(Spatial object tracking data)
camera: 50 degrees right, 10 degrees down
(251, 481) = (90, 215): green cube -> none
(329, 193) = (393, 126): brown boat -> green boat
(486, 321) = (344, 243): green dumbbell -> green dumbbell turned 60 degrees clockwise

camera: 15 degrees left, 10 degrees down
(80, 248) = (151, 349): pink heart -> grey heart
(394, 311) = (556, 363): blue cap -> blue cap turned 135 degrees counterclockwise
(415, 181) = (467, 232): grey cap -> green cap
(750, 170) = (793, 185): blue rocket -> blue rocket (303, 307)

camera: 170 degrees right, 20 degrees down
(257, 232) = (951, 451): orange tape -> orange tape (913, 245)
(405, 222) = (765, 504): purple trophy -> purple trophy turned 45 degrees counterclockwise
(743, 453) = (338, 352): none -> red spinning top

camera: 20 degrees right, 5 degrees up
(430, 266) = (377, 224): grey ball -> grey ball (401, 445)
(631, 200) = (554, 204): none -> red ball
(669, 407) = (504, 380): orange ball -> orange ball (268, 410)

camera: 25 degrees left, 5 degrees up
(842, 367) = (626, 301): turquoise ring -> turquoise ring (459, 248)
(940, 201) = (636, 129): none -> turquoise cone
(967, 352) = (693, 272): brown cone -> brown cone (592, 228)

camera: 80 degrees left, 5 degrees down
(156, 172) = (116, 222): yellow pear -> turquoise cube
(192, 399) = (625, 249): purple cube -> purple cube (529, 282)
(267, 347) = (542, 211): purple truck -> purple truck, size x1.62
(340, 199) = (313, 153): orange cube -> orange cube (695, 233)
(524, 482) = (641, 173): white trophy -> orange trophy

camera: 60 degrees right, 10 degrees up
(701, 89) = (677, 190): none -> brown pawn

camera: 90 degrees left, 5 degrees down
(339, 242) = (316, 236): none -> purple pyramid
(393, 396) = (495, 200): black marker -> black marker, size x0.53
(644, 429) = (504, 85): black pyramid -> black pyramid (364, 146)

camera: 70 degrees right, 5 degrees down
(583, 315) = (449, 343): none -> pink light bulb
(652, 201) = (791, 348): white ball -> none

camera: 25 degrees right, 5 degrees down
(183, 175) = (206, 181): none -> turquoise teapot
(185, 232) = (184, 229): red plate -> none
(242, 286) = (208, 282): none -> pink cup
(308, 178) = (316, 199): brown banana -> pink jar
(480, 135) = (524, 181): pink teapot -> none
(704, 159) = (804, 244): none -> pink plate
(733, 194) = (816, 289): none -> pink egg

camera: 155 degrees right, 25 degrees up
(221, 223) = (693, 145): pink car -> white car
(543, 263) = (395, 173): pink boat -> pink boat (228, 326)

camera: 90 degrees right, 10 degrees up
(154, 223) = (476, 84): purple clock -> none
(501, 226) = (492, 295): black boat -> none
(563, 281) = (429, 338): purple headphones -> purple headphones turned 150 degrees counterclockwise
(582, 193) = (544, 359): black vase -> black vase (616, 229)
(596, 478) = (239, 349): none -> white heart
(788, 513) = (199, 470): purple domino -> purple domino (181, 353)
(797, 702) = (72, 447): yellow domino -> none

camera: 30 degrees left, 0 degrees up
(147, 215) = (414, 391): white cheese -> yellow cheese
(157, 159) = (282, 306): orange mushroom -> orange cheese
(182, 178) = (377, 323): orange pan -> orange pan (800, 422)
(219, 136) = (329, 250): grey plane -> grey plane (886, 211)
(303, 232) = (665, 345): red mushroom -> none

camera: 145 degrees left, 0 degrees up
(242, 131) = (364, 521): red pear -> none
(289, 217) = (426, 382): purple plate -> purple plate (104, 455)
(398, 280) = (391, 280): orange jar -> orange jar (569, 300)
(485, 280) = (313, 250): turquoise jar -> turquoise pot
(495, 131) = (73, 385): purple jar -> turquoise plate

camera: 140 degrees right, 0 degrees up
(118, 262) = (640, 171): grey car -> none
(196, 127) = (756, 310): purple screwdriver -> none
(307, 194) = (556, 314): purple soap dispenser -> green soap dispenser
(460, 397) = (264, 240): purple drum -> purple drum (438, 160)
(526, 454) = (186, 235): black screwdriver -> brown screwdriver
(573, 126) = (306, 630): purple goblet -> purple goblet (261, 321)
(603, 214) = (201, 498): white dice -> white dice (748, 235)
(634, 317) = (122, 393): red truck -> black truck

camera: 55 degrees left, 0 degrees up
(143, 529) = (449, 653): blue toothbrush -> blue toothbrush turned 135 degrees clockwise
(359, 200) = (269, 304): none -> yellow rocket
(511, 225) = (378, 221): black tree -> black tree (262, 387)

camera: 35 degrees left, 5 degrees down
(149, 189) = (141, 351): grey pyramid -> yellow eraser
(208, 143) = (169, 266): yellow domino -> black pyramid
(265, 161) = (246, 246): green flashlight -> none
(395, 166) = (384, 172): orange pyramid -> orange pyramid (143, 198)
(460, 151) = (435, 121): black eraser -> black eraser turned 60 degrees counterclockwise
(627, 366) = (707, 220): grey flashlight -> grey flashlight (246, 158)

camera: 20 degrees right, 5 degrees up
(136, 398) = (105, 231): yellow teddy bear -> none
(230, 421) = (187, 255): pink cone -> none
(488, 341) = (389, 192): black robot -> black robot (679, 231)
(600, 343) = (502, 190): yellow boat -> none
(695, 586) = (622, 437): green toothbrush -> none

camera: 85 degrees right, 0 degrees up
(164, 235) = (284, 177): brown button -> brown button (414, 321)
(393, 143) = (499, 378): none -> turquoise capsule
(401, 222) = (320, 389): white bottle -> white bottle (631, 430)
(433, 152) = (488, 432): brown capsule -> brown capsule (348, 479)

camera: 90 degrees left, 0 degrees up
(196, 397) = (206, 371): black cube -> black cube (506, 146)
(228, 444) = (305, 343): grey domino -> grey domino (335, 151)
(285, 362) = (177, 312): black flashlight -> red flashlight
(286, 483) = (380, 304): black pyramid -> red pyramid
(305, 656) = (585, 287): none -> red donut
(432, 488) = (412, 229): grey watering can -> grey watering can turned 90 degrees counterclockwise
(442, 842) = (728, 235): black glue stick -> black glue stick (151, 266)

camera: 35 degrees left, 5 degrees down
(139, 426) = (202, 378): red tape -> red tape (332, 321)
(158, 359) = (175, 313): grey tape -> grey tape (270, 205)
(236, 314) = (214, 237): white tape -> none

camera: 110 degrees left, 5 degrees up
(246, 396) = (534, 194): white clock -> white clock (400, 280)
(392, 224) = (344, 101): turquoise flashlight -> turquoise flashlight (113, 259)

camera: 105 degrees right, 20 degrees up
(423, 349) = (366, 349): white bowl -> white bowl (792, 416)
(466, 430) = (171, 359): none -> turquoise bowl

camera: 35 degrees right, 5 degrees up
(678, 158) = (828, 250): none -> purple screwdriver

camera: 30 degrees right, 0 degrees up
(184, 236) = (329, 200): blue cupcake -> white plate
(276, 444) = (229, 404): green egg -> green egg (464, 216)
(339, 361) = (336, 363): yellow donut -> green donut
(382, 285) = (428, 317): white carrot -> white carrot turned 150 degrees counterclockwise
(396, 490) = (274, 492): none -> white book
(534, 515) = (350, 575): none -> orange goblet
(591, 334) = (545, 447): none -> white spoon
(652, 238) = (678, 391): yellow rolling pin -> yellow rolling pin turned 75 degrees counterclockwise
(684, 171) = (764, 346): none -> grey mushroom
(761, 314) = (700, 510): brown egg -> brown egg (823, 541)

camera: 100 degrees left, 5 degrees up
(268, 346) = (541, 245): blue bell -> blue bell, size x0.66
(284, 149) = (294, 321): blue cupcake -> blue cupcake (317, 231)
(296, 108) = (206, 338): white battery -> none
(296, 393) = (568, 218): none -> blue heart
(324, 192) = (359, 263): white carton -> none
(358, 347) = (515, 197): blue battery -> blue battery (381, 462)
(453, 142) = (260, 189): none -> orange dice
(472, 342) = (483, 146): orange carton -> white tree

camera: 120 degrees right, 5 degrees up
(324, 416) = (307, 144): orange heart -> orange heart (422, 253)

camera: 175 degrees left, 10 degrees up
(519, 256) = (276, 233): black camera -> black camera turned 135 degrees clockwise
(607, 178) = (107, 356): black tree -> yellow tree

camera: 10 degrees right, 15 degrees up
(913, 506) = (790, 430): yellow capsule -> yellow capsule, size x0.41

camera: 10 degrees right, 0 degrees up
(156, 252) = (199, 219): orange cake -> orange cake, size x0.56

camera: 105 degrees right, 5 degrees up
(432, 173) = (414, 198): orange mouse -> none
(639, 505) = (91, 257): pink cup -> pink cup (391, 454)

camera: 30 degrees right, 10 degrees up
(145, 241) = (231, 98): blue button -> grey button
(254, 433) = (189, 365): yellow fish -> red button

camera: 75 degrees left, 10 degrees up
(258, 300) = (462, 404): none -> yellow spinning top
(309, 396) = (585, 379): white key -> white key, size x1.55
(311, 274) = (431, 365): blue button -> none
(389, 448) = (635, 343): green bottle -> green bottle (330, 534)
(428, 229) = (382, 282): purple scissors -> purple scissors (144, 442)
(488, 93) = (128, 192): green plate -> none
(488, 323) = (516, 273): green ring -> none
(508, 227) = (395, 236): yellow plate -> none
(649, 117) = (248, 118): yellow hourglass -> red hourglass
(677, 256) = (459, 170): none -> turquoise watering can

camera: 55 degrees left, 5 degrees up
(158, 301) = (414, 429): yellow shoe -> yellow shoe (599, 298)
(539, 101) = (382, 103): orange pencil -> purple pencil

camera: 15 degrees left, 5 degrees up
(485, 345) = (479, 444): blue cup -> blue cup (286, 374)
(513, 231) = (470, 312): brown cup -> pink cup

INSTRUCTIONS FOR THE TASK. What you return should be exactly the lines above, starting at the one with "(296, 393) = (568, 218): none -> blue heart" and ending at the one with "camera: 120 degrees right, 5 degrees up", and nothing else.

EXPECTED ANSWER.
(296, 393) = (568, 218): none -> blue heart
(324, 192) = (359, 263): white carton -> none
(358, 347) = (515, 197): blue battery -> blue battery (381, 462)
(453, 142) = (260, 189): none -> orange dice
(472, 342) = (483, 146): orange carton -> white tree

camera: 120 degrees right, 5 degrees up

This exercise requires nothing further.